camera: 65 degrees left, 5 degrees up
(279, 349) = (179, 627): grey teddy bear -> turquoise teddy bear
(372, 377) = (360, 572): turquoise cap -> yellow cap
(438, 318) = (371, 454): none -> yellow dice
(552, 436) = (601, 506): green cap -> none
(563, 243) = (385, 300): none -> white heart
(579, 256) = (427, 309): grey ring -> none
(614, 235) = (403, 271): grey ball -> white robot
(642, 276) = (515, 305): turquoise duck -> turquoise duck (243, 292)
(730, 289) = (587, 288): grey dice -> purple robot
---+---
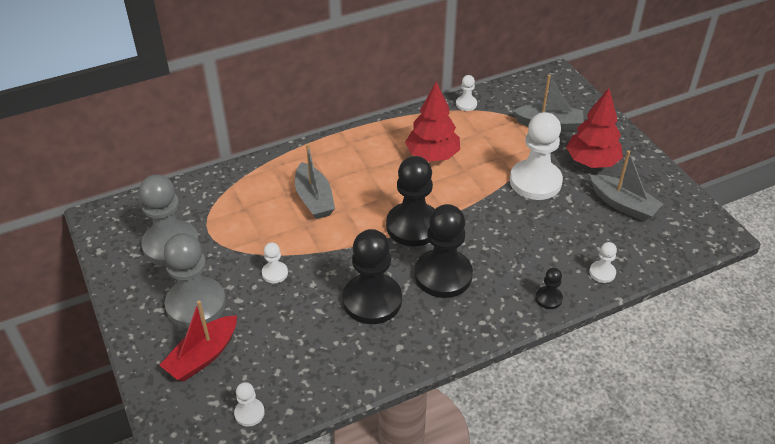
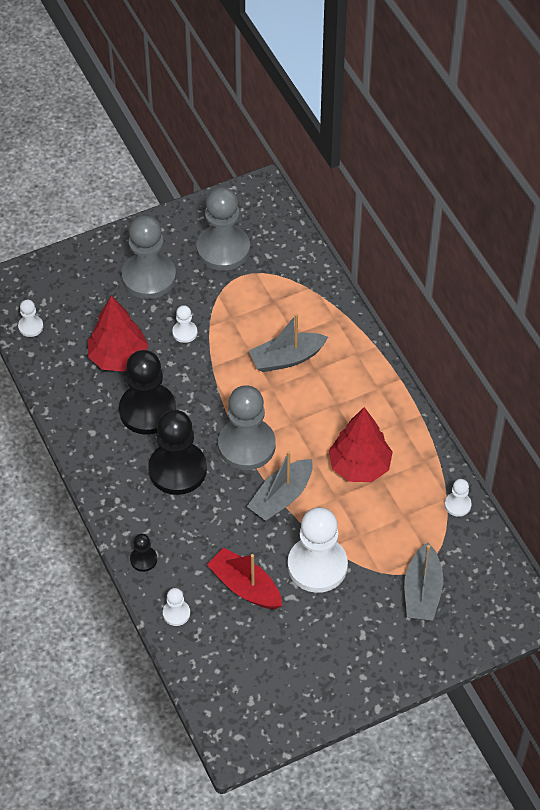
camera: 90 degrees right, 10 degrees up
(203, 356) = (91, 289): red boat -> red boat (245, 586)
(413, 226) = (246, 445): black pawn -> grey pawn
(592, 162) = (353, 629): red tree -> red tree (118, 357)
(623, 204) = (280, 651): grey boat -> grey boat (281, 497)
---+---
_How to complete this task_.
Your response should contain each line of the listing in which the word "yellow" occurs.

_Answer section_.
(372, 377) = (360, 572): turquoise cap -> yellow cap
(438, 318) = (371, 454): none -> yellow dice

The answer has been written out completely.